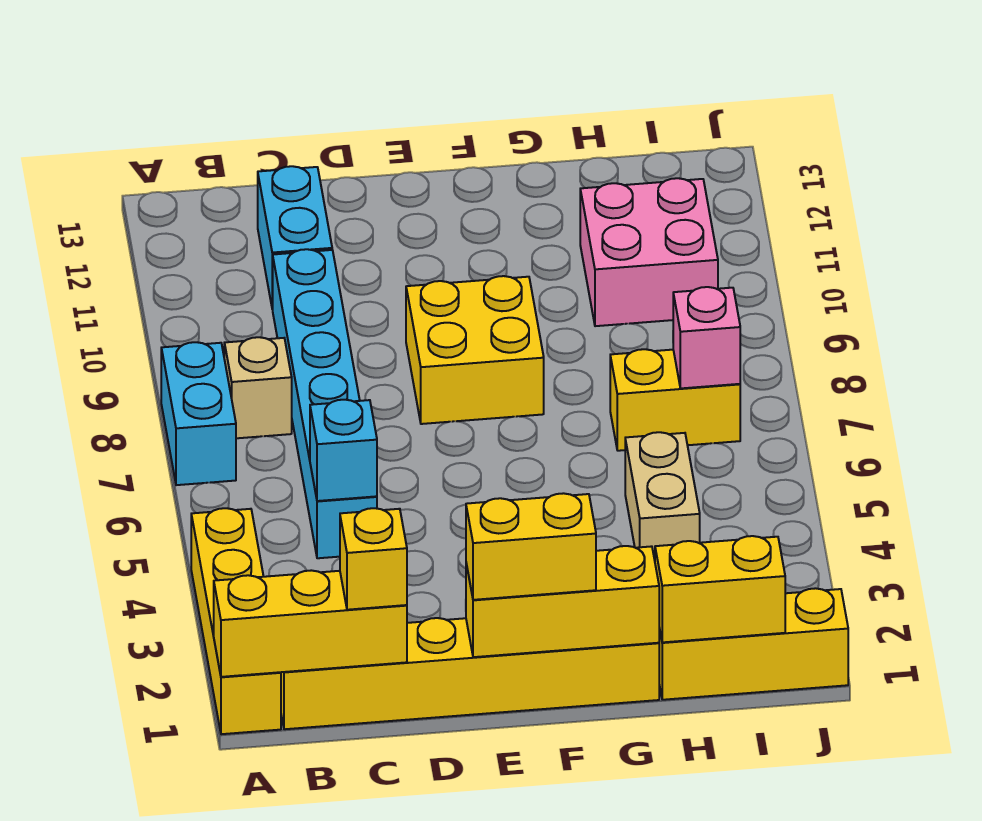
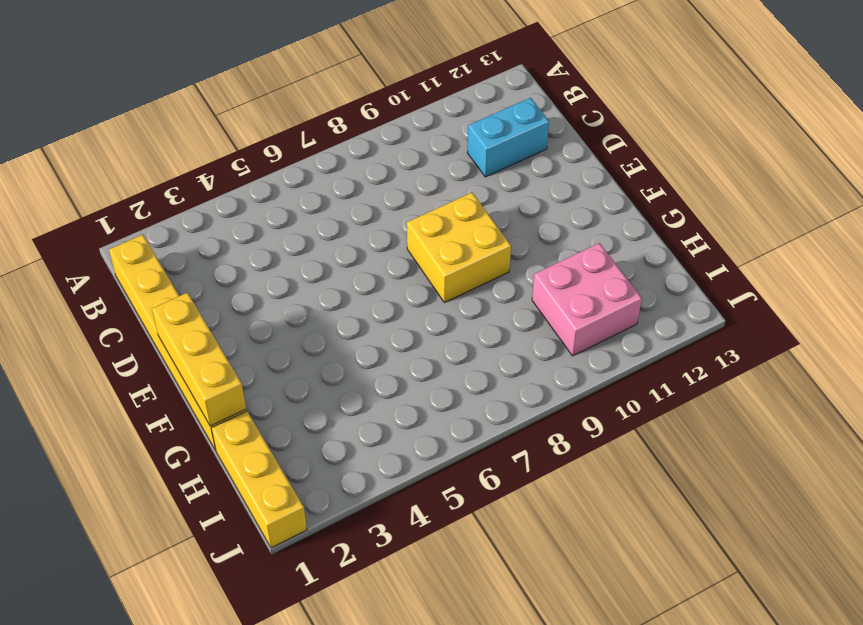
none -> yellow brick A1:A4 level 1
none -> cyan brick A7:A8 level 1
none -> tan brick B8 level 1

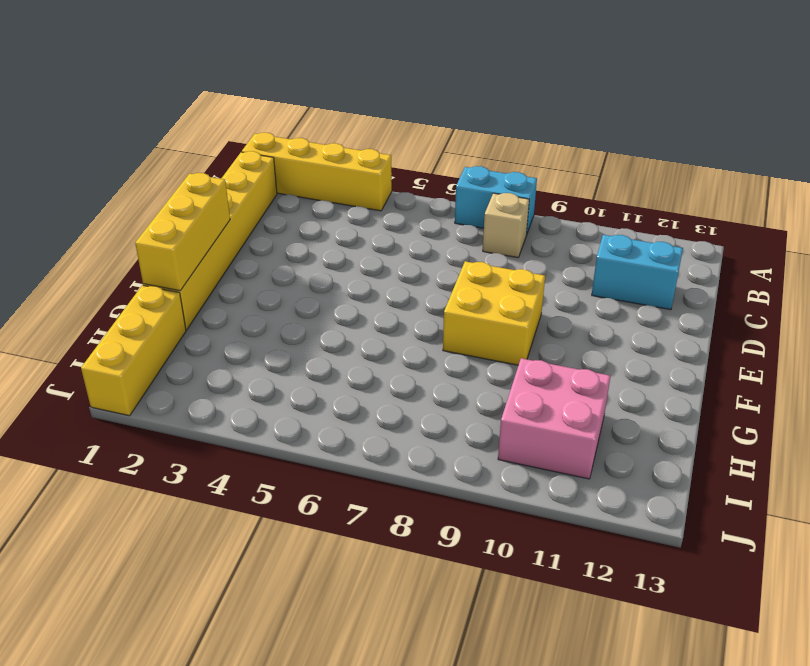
none -> cyan brick C5:C10 level 1
none -> tan brick H4:H5 level 1
none -> yellow brick H7:I7 level 1

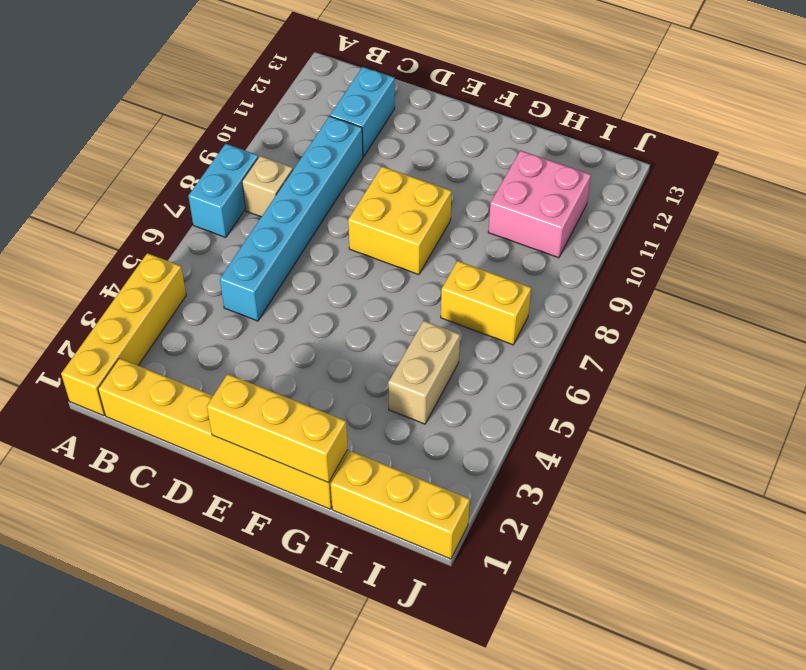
none -> yellow brick A1:C1 level 2
none -> cyan brick C5 level 2
none -> yellow brick H1:I1 level 2

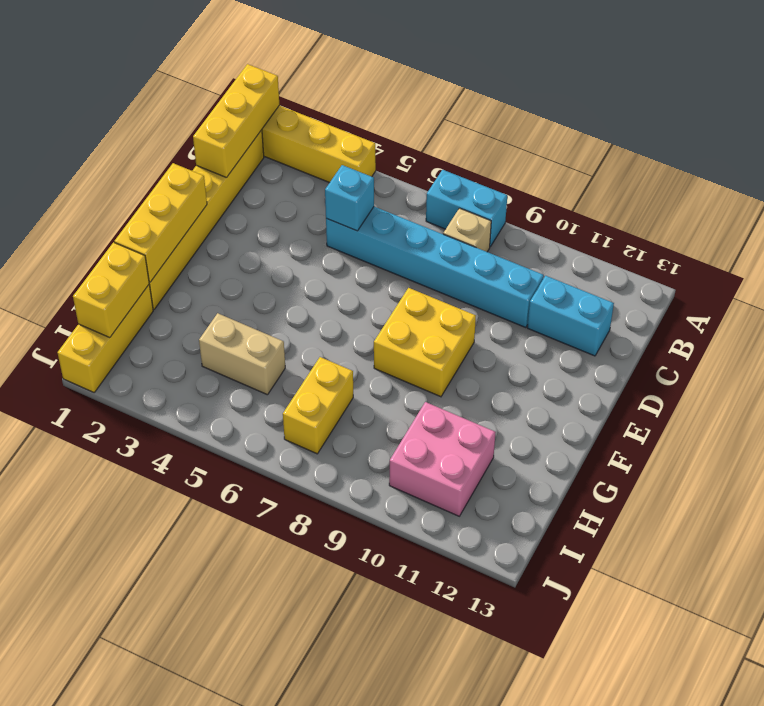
none -> pink brick I7 level 2
none -> yellow brick C1 level 3
none -> yellow brick E1:F1 level 3

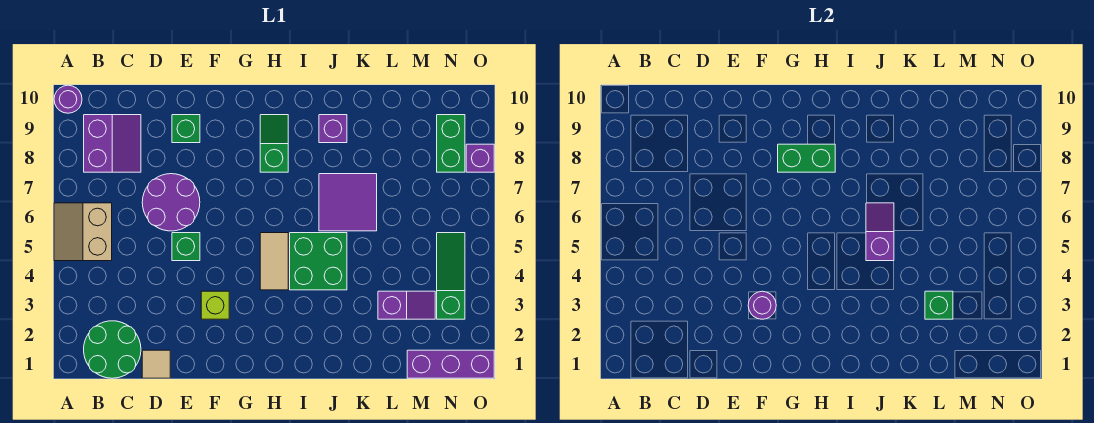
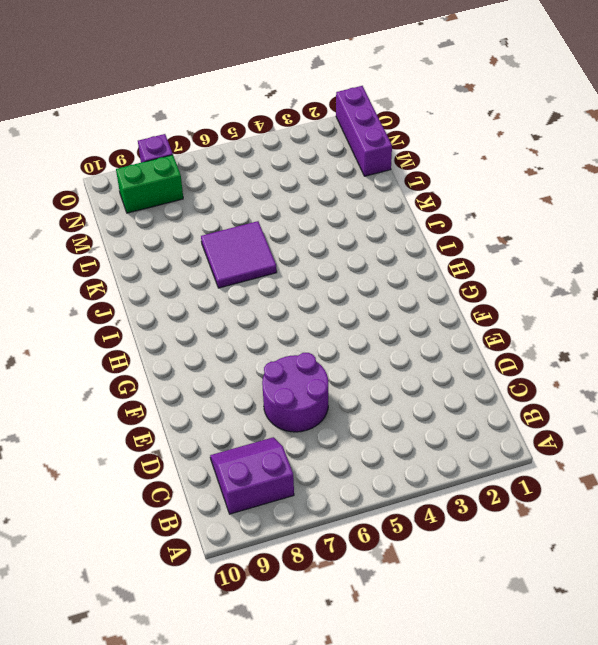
none -> tan slope A5:B6 level 1 top B
none -> purple round brick A10 level 1
none -> green round brick B1:C2 level 1

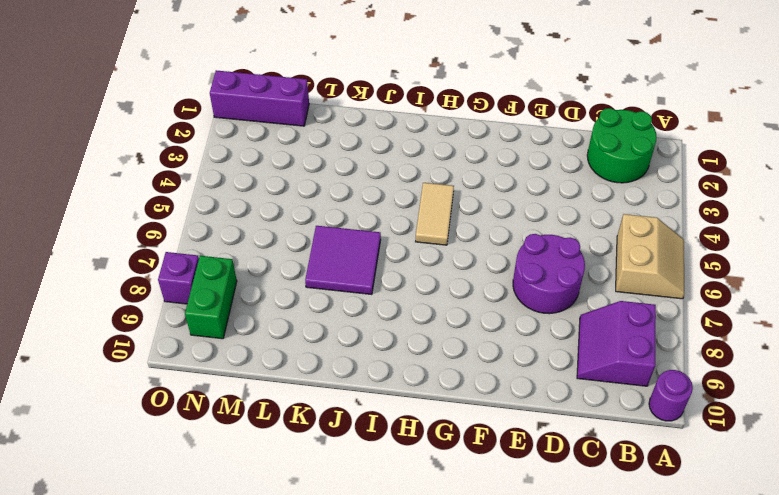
none -> tan tile D1 level 1
none -> green brick E5 level 1
none -> green brick E9 level 1

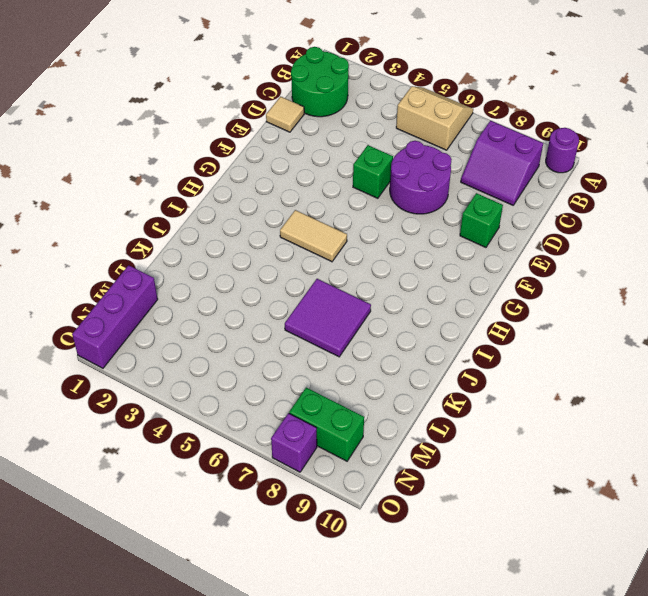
none -> lime brick F3 level 1
none -> green slope H8:H9 level 1 top 8
none -> green brick I4:J5 level 1

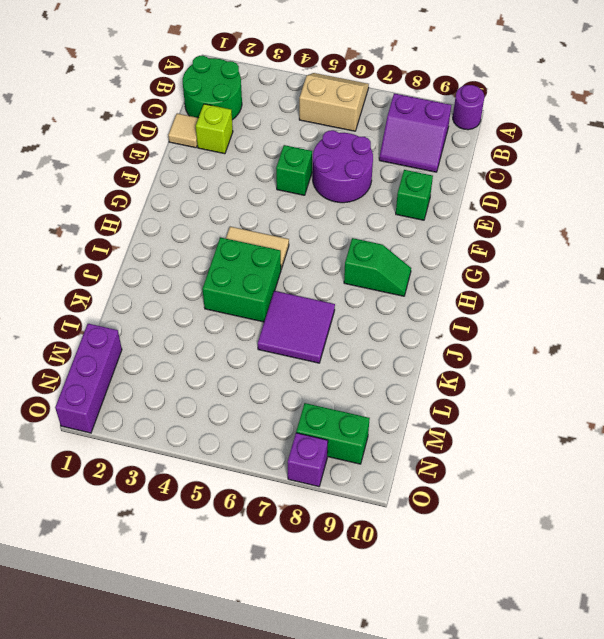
lime brick D2 level 1 -> lime brick F3 level 1
none -> purple brick J9 level 1
none -> purple slope L3:M3 level 1 top L
none -> green slope N3:N5 level 1 top 3

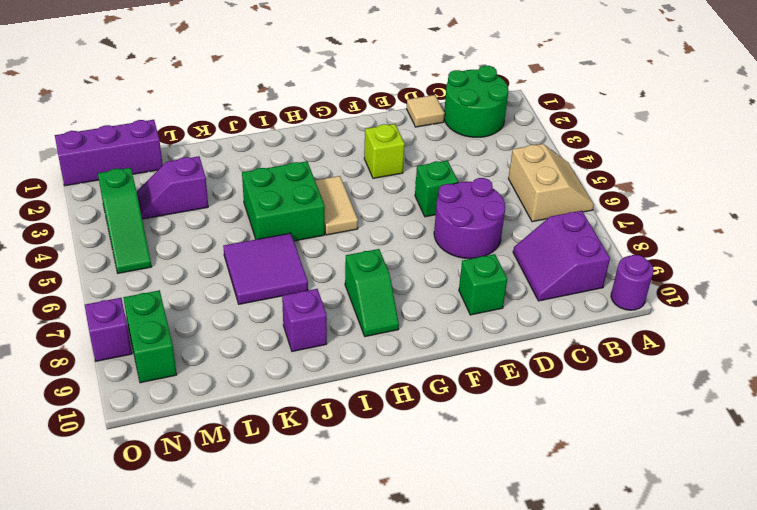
none -> purple round brick F3 level 2
none -> green brick G8:H8 level 2
none -> purple slope J5:J6 level 2 top 5

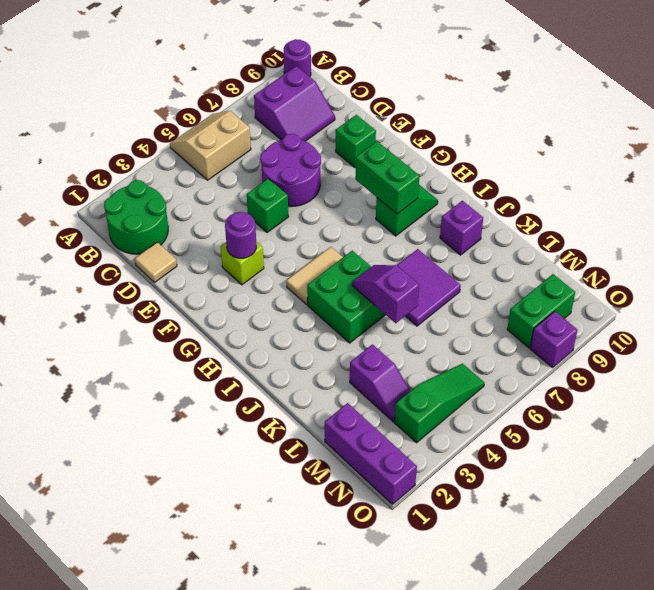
purple slope J5:K5 level 2 top K -> purple slope J5:J6 level 2 top 5
none -> green brick L3 level 2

+ + + +

• [TASK DIRECTIONS]:
Output the data above in full. Skip every picture.

• [ANSWER BOX]:
none -> yellow brick A1:A4 level 1
none -> cyan brick A7:A8 level 1
none -> tan brick B8 level 1

none -> cyan brick C5:C10 level 1
none -> tan brick H4:H5 level 1
none -> yellow brick H7:I7 level 1

none -> yellow brick A1:C1 level 2
none -> cyan brick C5 level 2
none -> yellow brick H1:I1 level 2

none -> pink brick I7 level 2
none -> yellow brick C1 level 3
none -> yellow brick E1:F1 level 3

none -> tan slope A5:B6 level 1 top B
none -> purple round brick A10 level 1
none -> green round brick B1:C2 level 1

none -> tan tile D1 level 1
none -> green brick E5 level 1
none -> green brick E9 level 1

none -> lime brick F3 level 1
none -> green slope H8:H9 level 1 top 8
none -> green brick I4:J5 level 1

lime brick D2 level 1 -> lime brick F3 level 1
none -> purple brick J9 level 1
none -> purple slope L3:M3 level 1 top L
none -> green slope N3:N5 level 1 top 3

none -> purple round brick F3 level 2
none -> green brick G8:H8 level 2
none -> purple slope J5:J6 level 2 top 5

purple slope J5:K5 level 2 top K -> purple slope J5:J6 level 2 top 5
none -> green brick L3 level 2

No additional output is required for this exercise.